__Given data__:
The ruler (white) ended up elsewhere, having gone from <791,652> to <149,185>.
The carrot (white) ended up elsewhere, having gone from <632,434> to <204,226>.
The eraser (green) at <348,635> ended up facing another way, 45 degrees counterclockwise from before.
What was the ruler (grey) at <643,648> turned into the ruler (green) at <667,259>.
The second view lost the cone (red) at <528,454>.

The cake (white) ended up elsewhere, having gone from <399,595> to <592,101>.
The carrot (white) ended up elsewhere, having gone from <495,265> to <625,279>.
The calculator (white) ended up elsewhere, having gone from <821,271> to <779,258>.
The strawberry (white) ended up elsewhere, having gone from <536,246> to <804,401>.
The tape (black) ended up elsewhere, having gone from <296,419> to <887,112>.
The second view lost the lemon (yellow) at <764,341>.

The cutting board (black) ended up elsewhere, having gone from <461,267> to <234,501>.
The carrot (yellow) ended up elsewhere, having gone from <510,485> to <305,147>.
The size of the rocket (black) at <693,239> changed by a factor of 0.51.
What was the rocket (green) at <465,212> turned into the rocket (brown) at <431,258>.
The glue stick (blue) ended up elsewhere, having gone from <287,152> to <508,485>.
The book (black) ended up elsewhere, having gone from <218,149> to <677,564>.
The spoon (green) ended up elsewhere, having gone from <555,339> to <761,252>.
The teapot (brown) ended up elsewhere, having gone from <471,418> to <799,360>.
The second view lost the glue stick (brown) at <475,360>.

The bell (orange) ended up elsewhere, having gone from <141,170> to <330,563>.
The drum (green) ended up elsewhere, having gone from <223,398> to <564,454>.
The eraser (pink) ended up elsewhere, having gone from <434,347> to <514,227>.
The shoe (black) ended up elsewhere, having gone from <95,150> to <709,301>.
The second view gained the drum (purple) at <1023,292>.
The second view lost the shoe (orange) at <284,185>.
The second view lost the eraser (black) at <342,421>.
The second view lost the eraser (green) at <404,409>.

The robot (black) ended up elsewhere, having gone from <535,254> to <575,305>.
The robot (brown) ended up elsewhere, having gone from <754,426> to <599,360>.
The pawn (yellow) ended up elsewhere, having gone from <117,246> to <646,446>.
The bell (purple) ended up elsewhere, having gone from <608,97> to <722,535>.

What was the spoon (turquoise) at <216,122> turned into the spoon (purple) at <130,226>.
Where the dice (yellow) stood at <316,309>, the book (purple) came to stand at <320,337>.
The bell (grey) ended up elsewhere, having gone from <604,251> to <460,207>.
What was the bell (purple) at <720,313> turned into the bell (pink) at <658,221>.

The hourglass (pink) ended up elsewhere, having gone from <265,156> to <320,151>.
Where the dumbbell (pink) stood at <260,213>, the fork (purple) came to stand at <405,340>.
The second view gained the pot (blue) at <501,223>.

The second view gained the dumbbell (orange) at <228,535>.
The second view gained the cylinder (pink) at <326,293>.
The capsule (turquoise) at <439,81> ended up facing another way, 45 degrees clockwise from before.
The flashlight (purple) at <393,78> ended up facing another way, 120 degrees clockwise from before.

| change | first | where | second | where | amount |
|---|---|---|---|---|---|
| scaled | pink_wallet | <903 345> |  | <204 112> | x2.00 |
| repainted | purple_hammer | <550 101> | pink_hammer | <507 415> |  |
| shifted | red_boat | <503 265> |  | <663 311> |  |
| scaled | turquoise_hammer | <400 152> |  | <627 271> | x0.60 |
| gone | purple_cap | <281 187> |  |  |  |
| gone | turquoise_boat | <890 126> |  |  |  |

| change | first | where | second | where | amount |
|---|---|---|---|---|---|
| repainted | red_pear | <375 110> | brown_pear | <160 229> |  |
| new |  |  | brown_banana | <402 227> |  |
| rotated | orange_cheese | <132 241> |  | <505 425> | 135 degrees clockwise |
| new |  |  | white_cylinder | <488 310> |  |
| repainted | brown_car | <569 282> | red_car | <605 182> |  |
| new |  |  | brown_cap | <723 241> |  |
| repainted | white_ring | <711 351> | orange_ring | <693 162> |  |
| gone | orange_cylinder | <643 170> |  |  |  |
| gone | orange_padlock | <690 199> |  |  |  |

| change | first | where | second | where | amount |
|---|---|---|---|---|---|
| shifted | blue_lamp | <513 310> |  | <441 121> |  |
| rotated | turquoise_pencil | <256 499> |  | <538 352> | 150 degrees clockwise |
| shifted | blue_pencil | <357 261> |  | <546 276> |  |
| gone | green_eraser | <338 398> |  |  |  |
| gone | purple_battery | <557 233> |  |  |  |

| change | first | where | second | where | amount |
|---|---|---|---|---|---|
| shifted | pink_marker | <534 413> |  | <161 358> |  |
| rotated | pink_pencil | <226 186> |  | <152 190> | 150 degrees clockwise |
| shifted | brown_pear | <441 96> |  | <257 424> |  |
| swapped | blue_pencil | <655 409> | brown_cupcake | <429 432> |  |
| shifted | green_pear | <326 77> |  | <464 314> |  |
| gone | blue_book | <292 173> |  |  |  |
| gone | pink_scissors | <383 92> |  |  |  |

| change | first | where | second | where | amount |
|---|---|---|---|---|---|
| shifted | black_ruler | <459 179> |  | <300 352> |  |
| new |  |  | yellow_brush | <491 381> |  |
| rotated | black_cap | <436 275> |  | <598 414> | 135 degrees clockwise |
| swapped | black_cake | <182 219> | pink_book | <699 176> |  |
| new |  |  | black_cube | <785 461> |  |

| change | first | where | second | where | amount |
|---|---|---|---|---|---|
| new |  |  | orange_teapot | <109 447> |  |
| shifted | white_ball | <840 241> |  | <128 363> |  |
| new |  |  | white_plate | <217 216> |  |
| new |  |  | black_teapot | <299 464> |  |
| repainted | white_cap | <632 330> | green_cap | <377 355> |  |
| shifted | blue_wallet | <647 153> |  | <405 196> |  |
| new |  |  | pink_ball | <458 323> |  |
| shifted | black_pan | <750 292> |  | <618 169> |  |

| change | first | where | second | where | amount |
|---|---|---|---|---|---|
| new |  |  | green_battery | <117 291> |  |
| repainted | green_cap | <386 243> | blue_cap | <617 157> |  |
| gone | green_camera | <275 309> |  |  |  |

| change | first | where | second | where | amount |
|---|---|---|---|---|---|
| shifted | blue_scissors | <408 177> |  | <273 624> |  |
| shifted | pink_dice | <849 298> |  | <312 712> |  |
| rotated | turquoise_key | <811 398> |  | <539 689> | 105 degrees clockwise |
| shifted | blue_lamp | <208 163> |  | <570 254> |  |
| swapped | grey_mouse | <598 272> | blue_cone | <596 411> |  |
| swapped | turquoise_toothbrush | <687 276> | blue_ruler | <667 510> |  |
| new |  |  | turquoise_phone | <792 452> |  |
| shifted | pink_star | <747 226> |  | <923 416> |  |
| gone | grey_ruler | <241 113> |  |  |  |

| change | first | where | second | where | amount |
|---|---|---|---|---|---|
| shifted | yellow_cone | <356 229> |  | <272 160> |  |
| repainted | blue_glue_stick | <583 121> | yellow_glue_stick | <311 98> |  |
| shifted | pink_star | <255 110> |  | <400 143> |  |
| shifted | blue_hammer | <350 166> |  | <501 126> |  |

__Your assignment__:
Every line of the entries above that includes "scaled" should be copied.

__Result of this task__:
| scaled | pink_wallet | <903 345> |  | <204 112> | x2.00 |
| scaled | turquoise_hammer | <400 152> |  | <627 271> | x0.60 |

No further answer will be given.